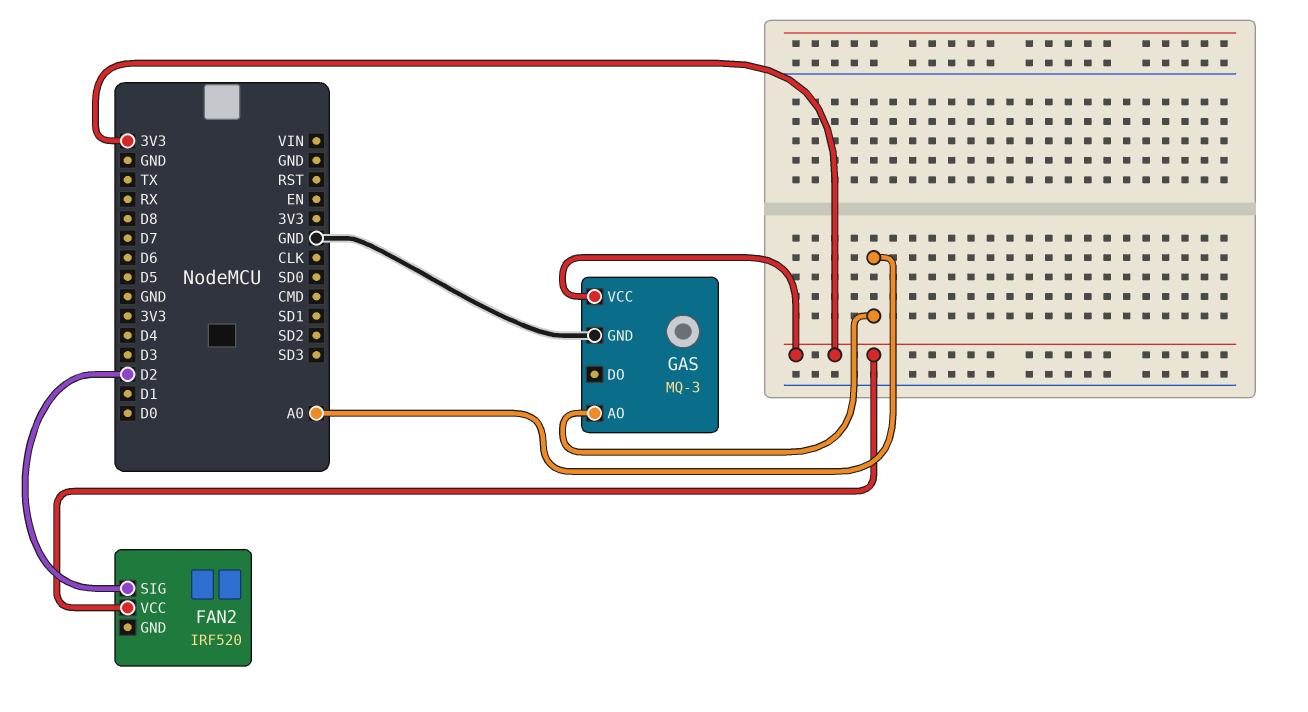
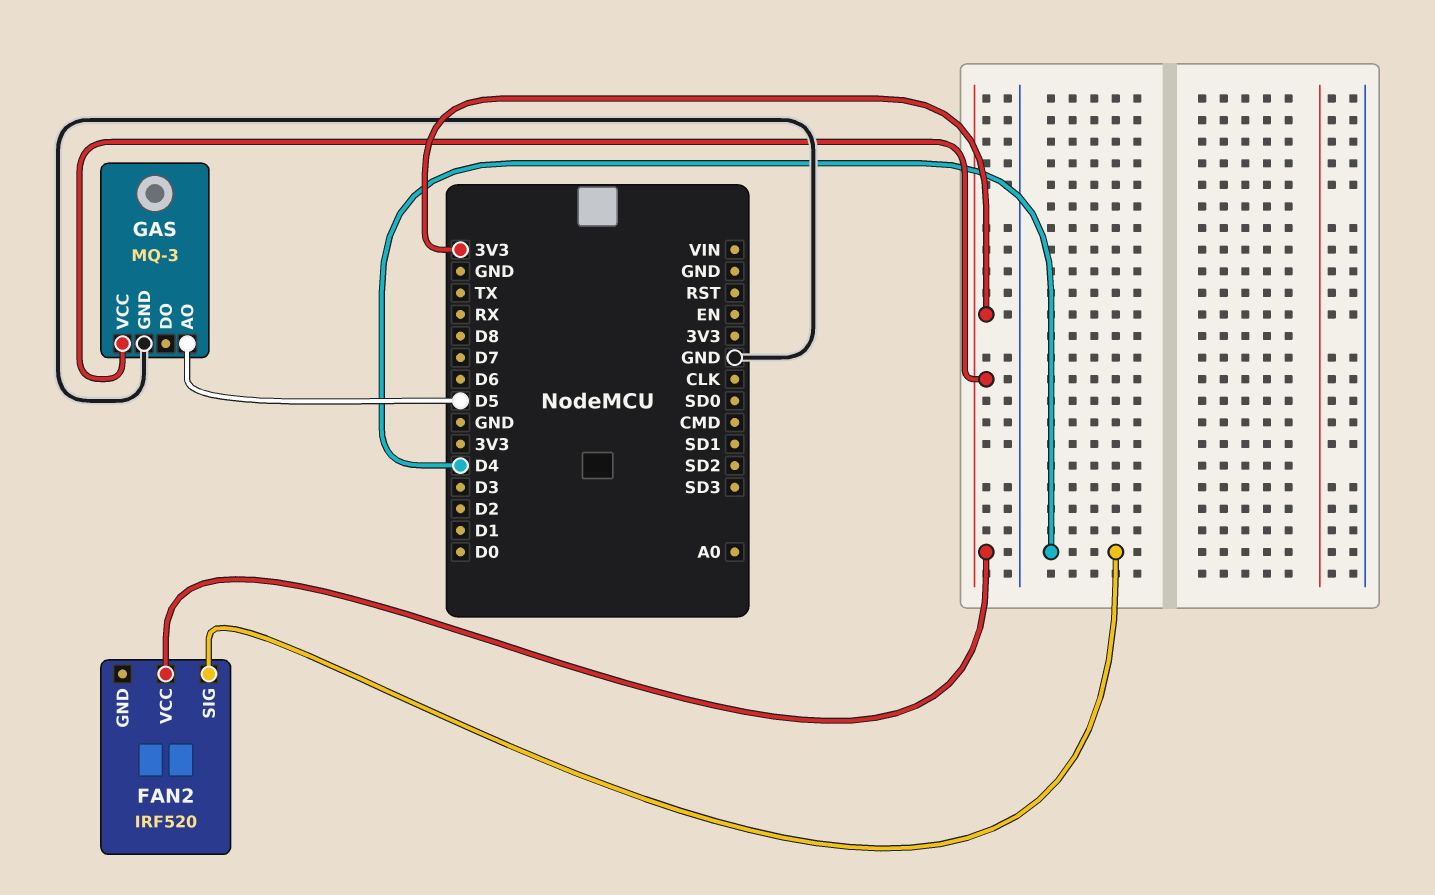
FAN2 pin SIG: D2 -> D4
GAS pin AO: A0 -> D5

==

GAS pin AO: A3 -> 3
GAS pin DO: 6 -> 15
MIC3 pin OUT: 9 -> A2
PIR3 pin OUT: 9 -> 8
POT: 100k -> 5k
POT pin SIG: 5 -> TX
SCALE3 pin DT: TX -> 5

==

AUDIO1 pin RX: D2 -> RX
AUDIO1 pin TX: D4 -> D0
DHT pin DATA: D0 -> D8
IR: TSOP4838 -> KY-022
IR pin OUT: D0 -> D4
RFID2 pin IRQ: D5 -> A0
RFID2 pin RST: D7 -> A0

> _TASK DIRECTIONS_
Return exactly the lines above from the line that has "MIC3 pin OUT: 9 -> A2" through the line that has "SCALE3 pin DT: TX -> 5", inclusive, and nothing else.

> _EXERCISE OUTPUT_
MIC3 pin OUT: 9 -> A2
PIR3 pin OUT: 9 -> 8
POT: 100k -> 5k
POT pin SIG: 5 -> TX
SCALE3 pin DT: TX -> 5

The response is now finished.